• Task details
Lines with "none": how many are there in the listing below? Reply with the number only.

• Exercise input
↓

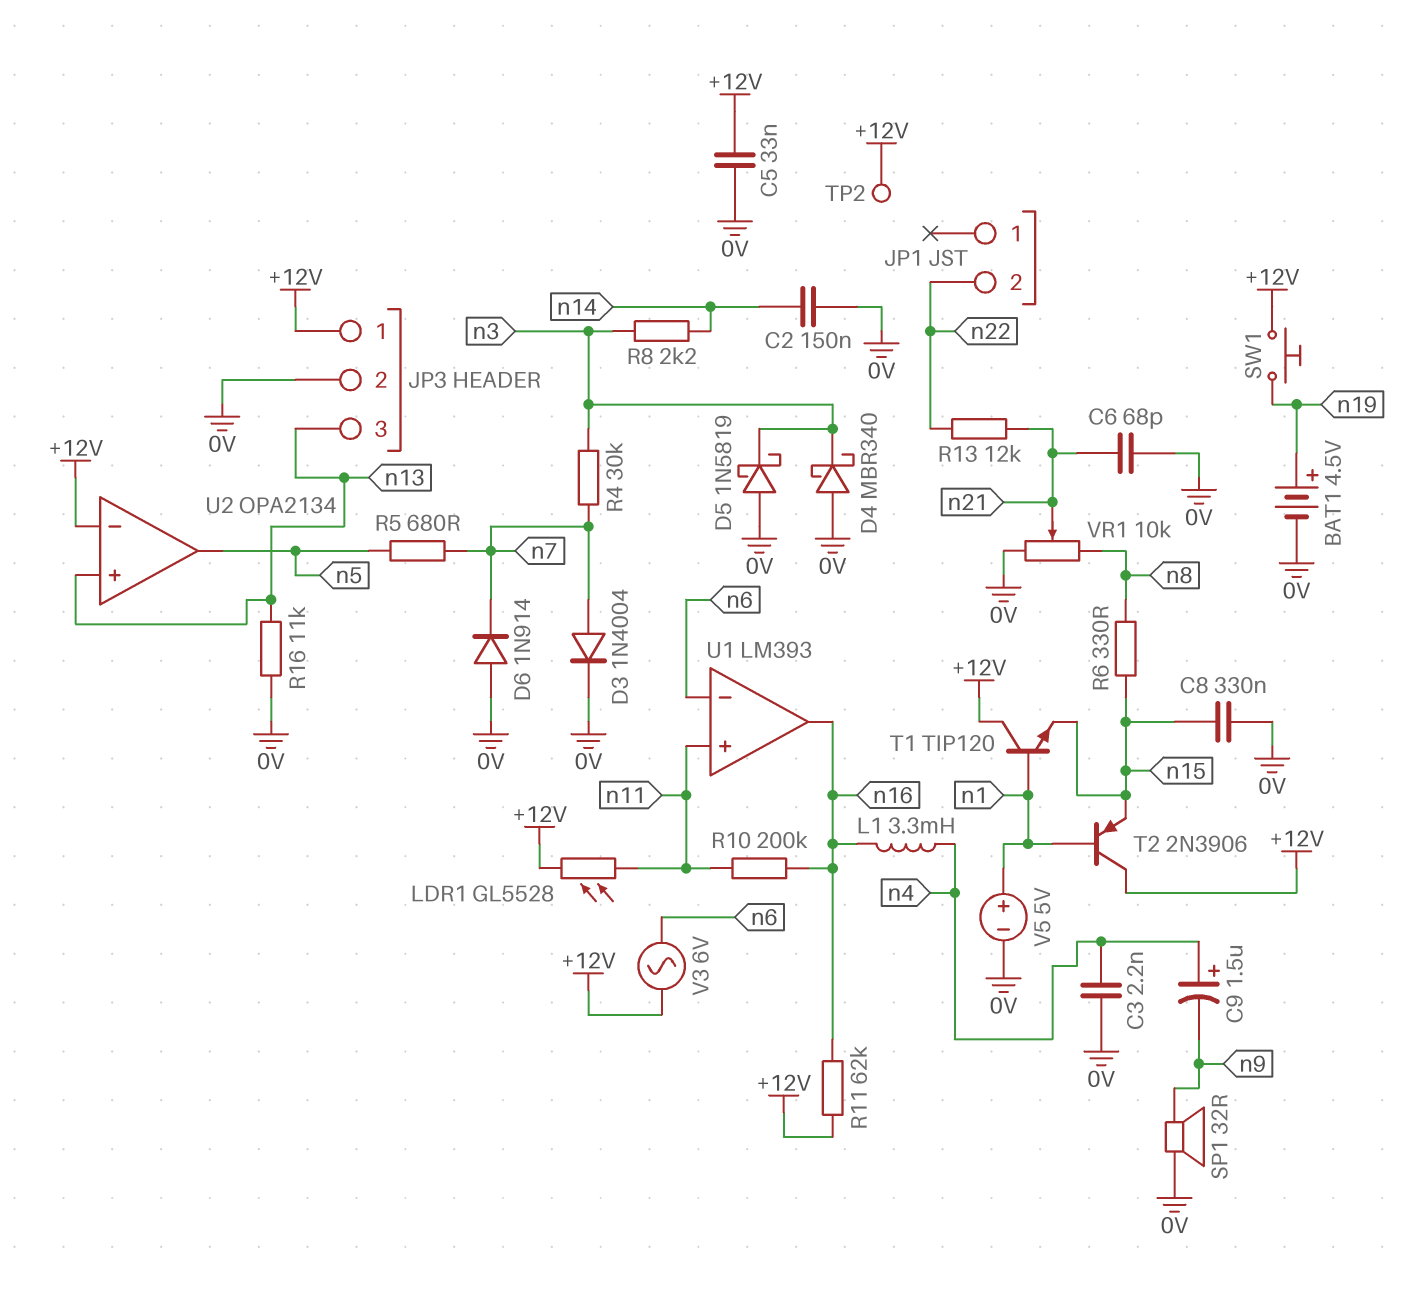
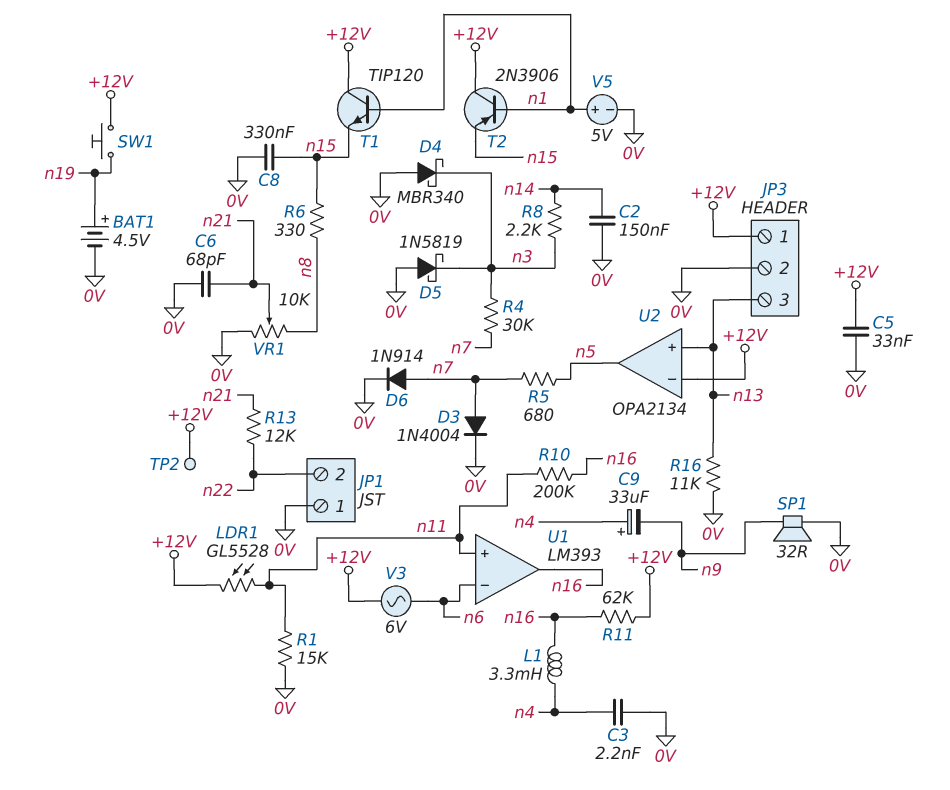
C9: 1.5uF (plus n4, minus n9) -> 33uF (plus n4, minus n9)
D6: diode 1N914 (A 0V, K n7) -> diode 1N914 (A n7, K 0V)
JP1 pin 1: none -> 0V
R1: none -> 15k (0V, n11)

↑
↓

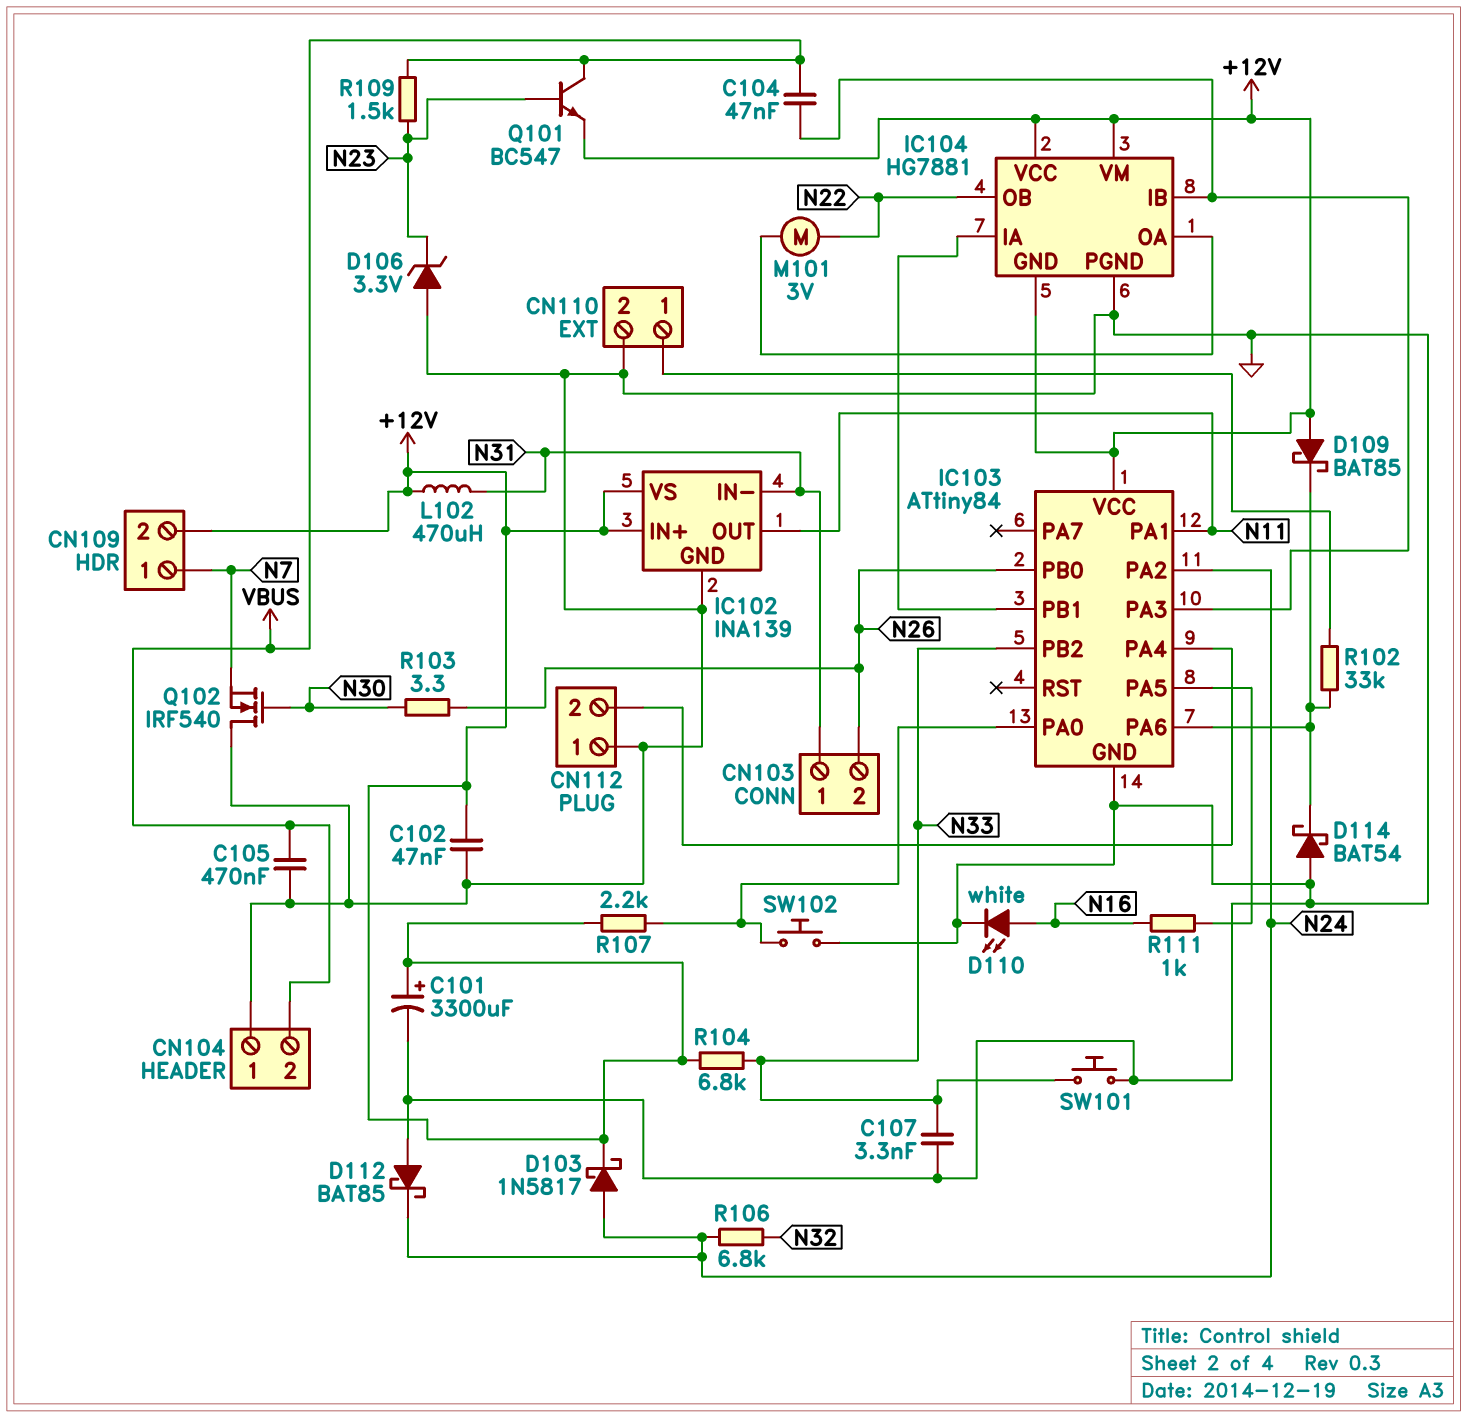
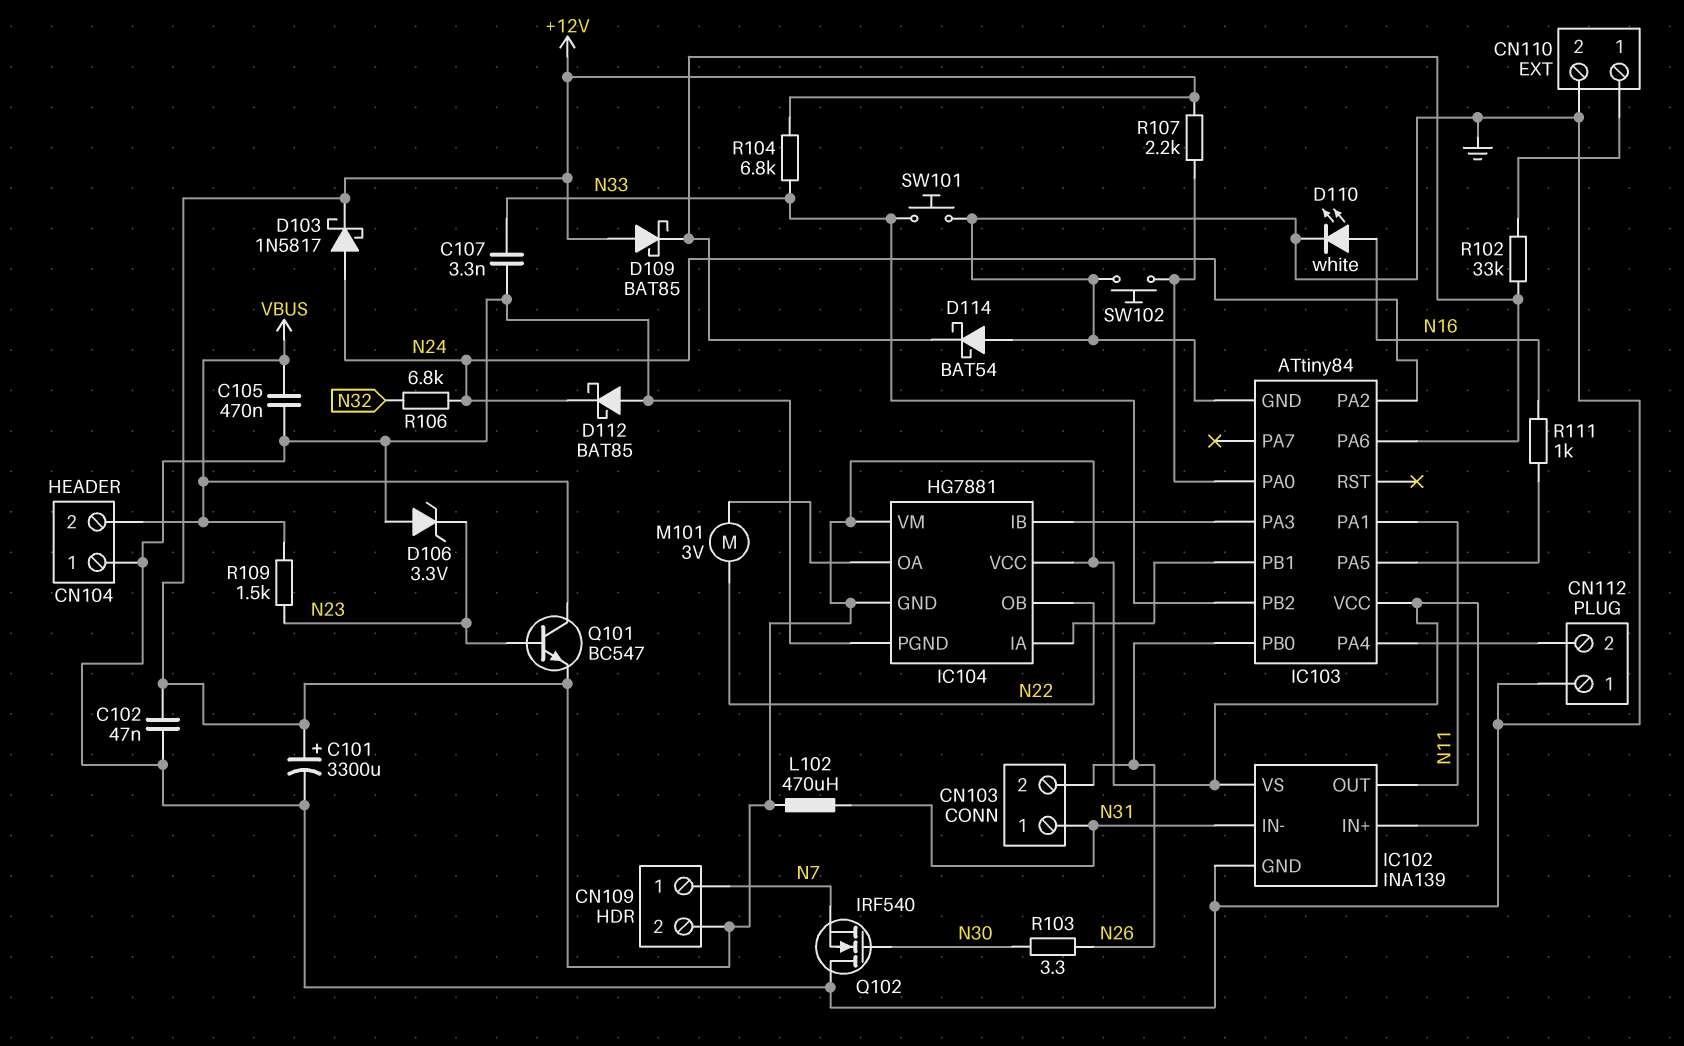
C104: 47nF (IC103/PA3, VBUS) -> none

↑

• Solution
3